→ **Information supplied**:
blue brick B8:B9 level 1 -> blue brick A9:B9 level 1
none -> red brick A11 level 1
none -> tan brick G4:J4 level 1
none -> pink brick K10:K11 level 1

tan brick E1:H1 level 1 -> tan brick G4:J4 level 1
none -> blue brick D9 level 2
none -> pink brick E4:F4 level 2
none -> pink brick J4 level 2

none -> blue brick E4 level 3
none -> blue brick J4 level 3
--
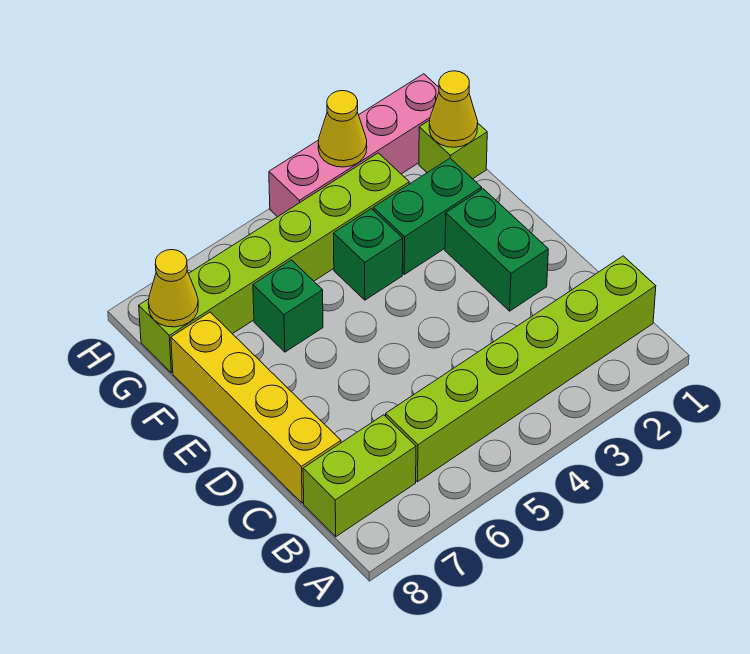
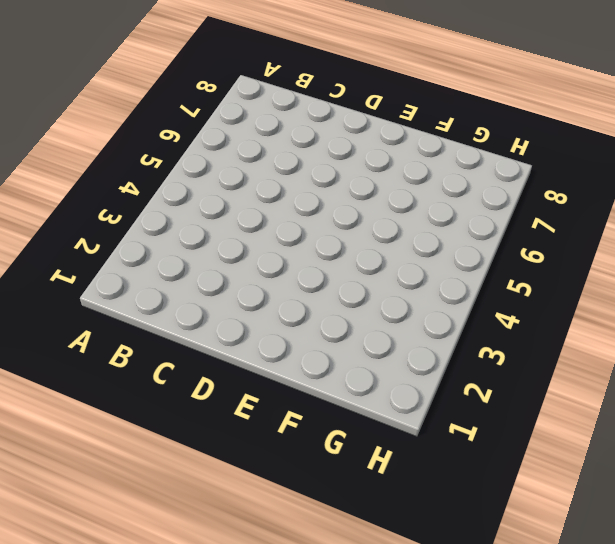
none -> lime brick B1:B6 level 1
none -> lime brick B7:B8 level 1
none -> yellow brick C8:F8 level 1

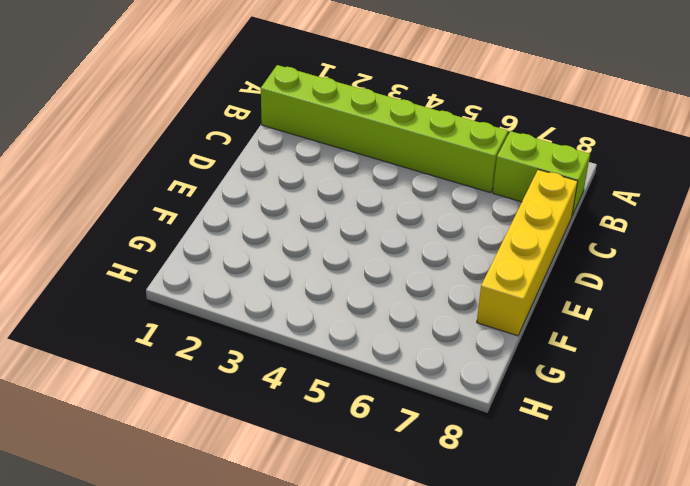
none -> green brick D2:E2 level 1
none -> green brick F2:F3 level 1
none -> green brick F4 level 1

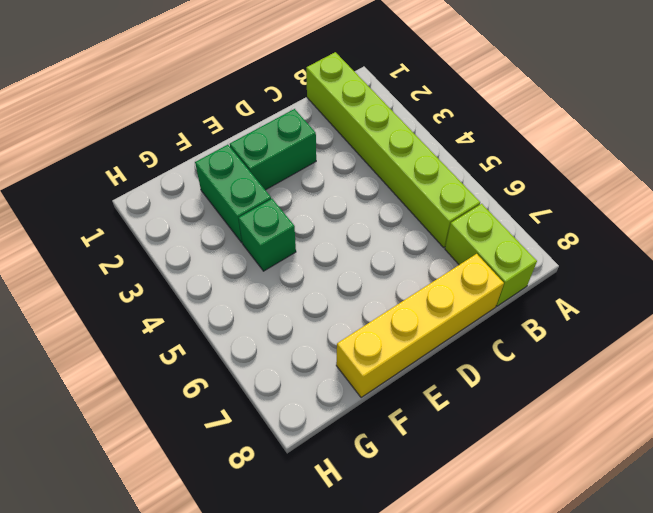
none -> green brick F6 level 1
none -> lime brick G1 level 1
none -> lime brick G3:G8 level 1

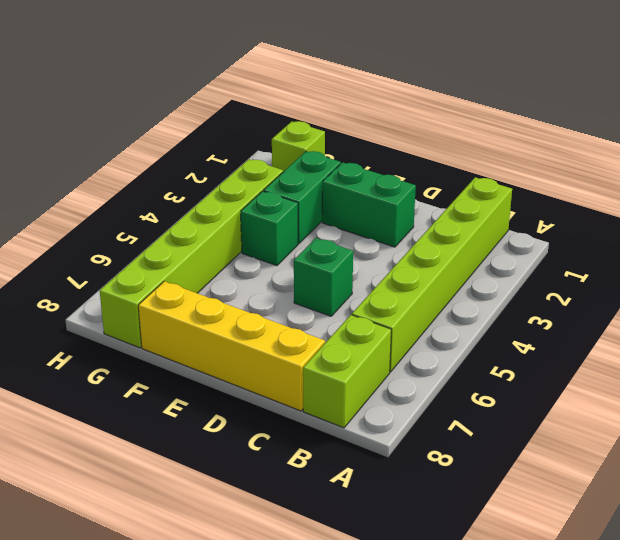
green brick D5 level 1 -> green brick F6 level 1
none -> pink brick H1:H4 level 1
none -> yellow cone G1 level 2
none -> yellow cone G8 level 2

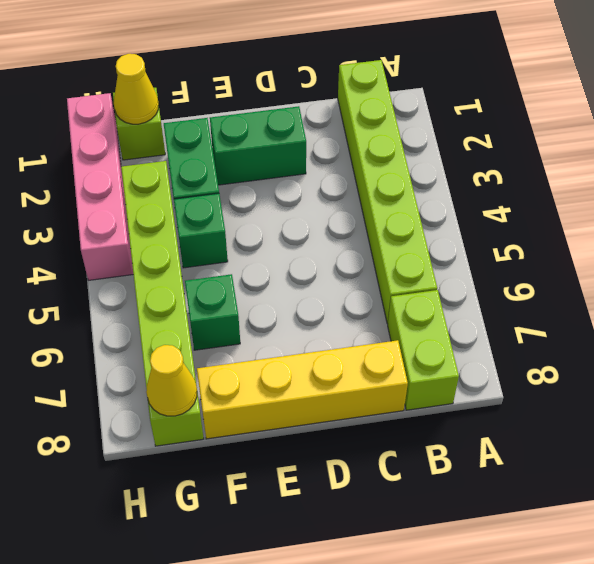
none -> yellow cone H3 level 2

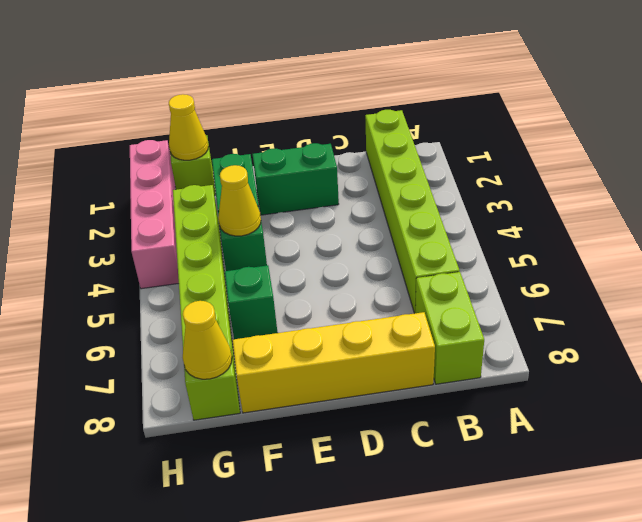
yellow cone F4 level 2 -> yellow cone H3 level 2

→ **What you need to do**: Look above for the line with "none -> lime brick G3:G8 level 1" and the line with "yellow cone F4", then copy exactly the lines from the first through the second, both kept, with no pictures.

→ **Response for this exercise**:
none -> lime brick G3:G8 level 1

green brick D5 level 1 -> green brick F6 level 1
none -> pink brick H1:H4 level 1
none -> yellow cone G1 level 2
none -> yellow cone G8 level 2

none -> yellow cone H3 level 2

yellow cone F4 level 2 -> yellow cone H3 level 2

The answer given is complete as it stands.